> _Task to complete_
From the first line of the listing to the last, set down everything exactly, but skip the images.

Supplied material START

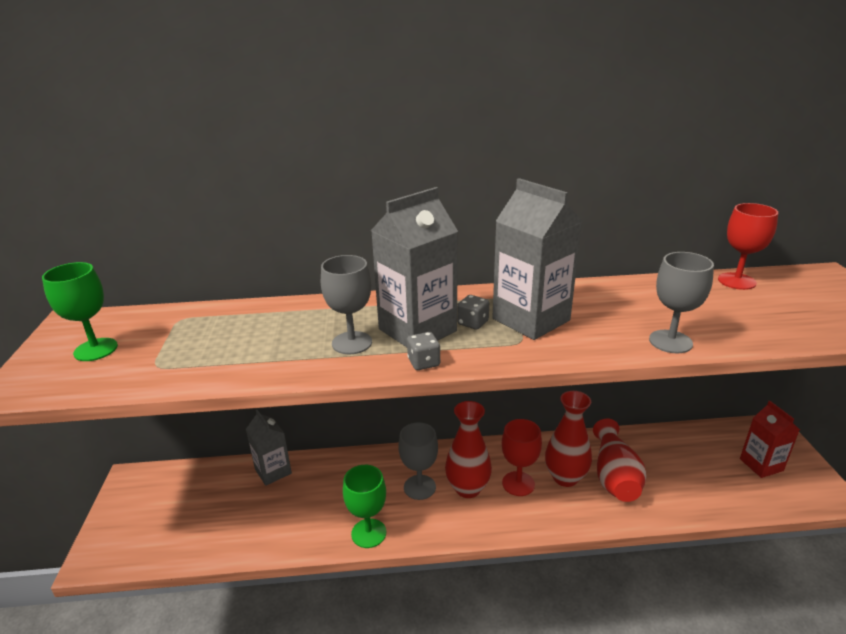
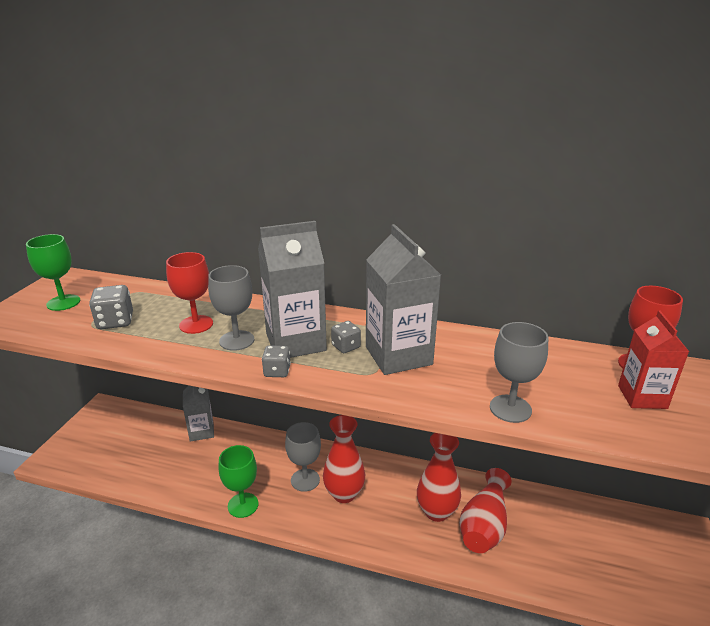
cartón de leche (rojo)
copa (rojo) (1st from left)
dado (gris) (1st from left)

Supplied material END

> _Solution to this exercise_
cartón de leche (rojo)
copa (rojo) (1st from left)
dado (gris) (1st from left)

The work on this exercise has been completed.